** Opening Supplied data block **

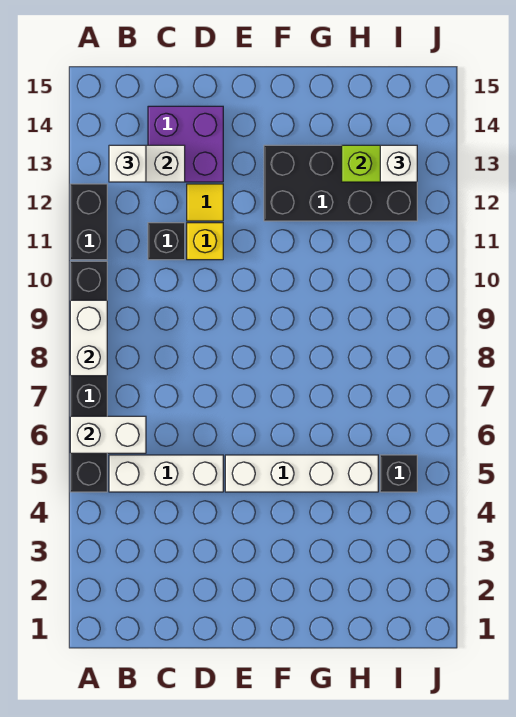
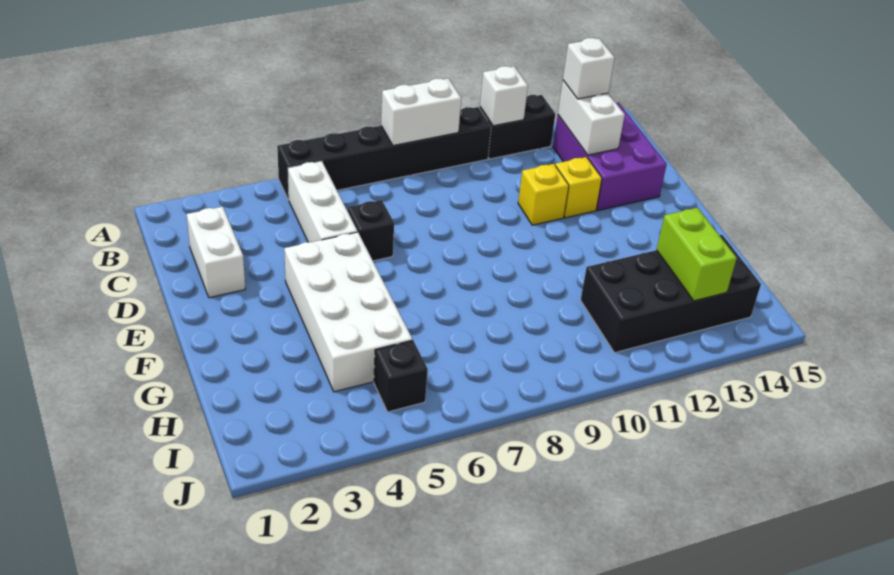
white brick A6:B6 level 2 -> white brick C2:D2 level 1
black brick C11 level 1 -> black brick D6 level 1
purple brick C13:D14 level 1 -> purple brick B13:D14 level 1
yellow tile D12 level 1 -> yellow brick D12 level 1
white brick E5:H5 level 1 -> white brick E4:H5 level 1
black brick F12:I13 level 1 -> black brick H11:I14 level 1
white brick I13 level 3 -> white brick A11 level 2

** Closing Supplied data block **

The records above are to be reproduced exactly; the pictures are to be left out.

white brick A6:B6 level 2 -> white brick C2:D2 level 1
black brick C11 level 1 -> black brick D6 level 1
purple brick C13:D14 level 1 -> purple brick B13:D14 level 1
yellow tile D12 level 1 -> yellow brick D12 level 1
white brick E5:H5 level 1 -> white brick E4:H5 level 1
black brick F12:I13 level 1 -> black brick H11:I14 level 1
white brick I13 level 3 -> white brick A11 level 2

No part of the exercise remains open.